(Object correspondence data)

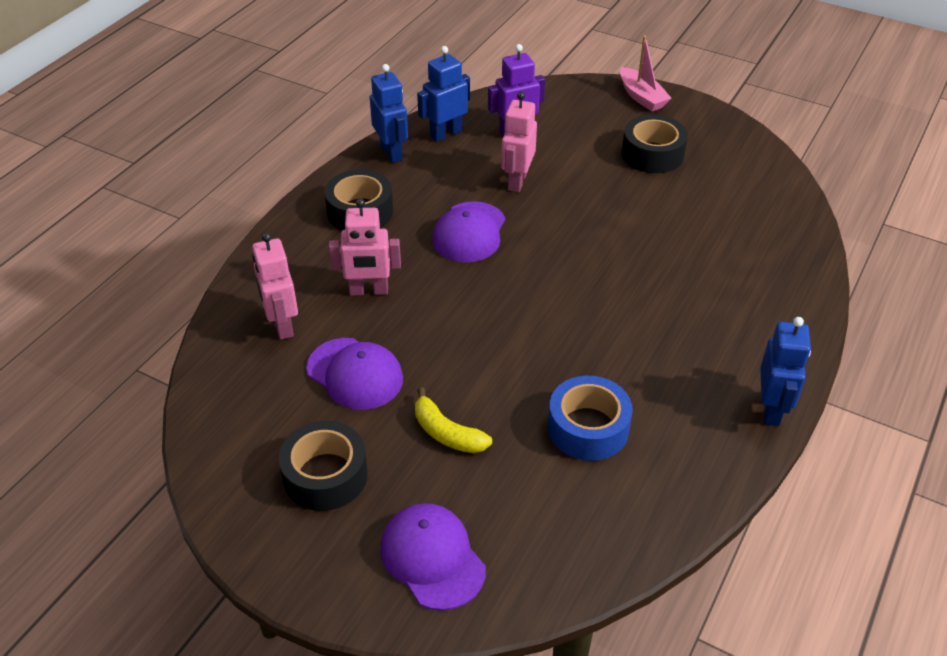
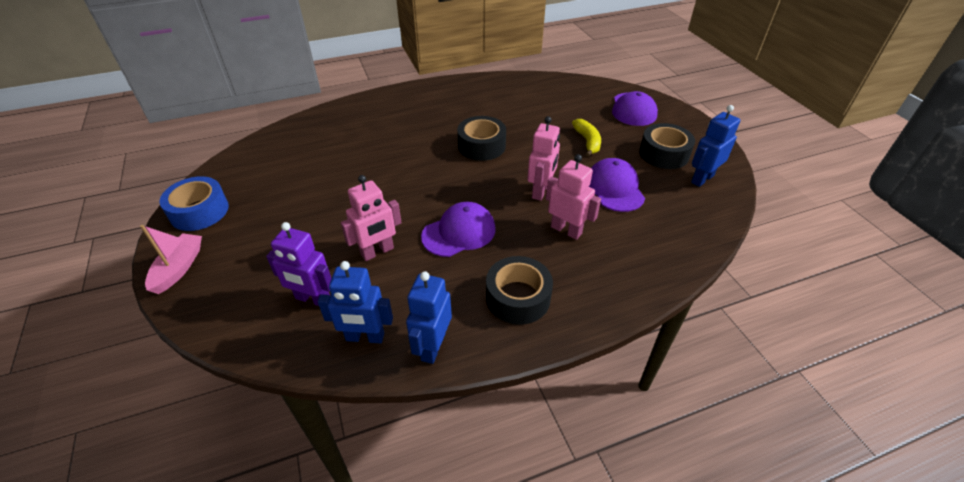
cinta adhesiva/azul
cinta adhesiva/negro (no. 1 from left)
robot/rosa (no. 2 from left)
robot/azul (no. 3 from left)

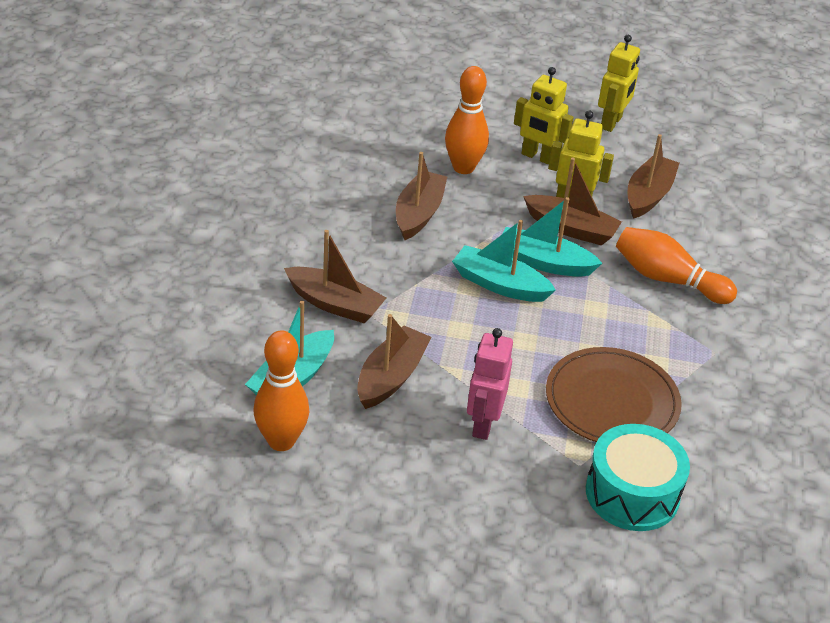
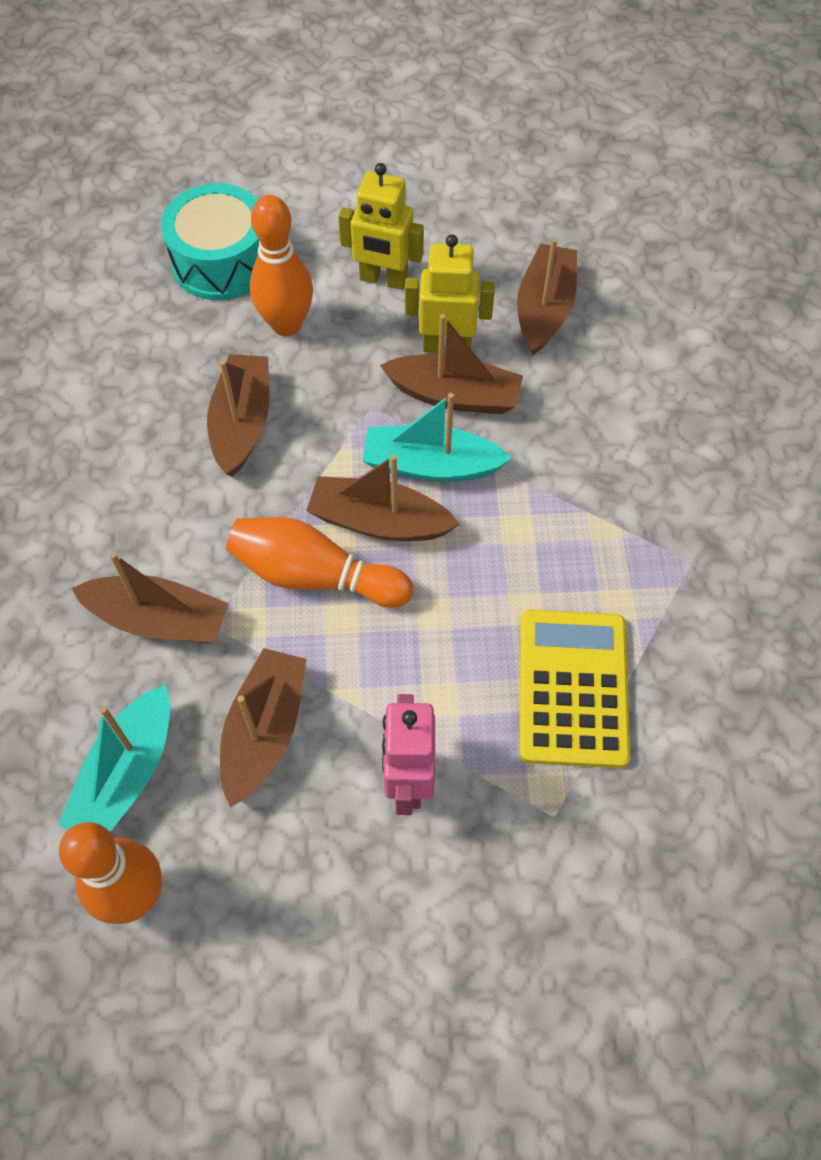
tambor/turquesa
bolo/naranja (no. 3 from left)
barco/marrón (no. 4 from left)
calculadora/amarillo
robot/amarillo (no. 3 from left in the first image)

Assigned task » Report, as a bare number, how many lines above contain the string "cinta".

Answer for the task » 2